* _Records supplied_:

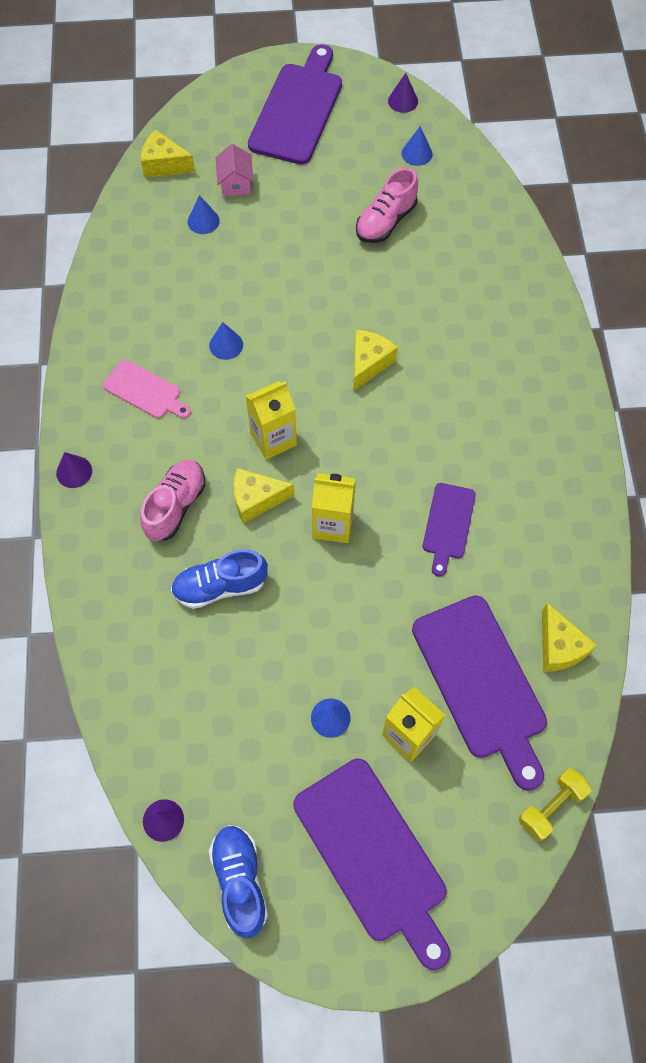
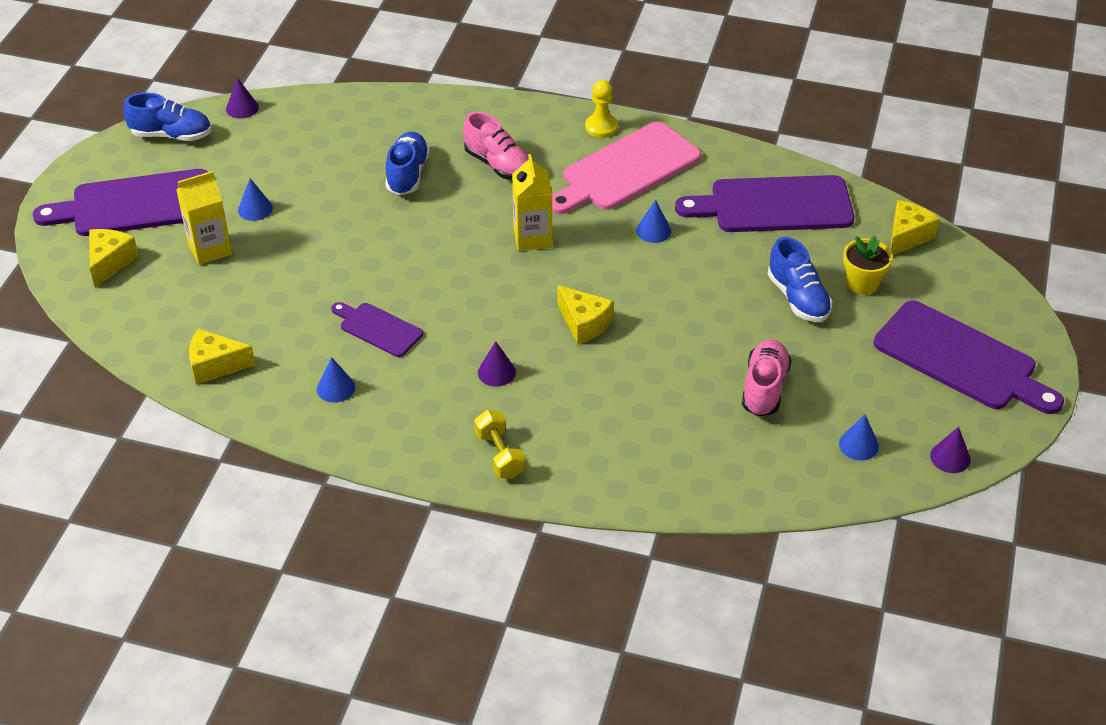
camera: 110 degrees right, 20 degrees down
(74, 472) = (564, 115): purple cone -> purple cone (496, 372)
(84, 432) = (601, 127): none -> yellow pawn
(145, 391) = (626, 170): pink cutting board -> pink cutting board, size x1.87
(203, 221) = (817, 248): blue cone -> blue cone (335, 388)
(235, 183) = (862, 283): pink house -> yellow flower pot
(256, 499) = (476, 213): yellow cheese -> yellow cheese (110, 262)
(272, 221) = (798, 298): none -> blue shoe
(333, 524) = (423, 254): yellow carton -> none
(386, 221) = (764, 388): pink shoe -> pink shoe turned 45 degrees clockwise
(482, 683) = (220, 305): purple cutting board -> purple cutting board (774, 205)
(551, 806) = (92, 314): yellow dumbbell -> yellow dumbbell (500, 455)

* _Task objective_: Only the lines that contain the string "pink" should be copied from the entries above.

* _Finished exercise_:
(145, 391) = (626, 170): pink cutting board -> pink cutting board, size x1.87
(235, 183) = (862, 283): pink house -> yellow flower pot
(386, 221) = (764, 388): pink shoe -> pink shoe turned 45 degrees clockwise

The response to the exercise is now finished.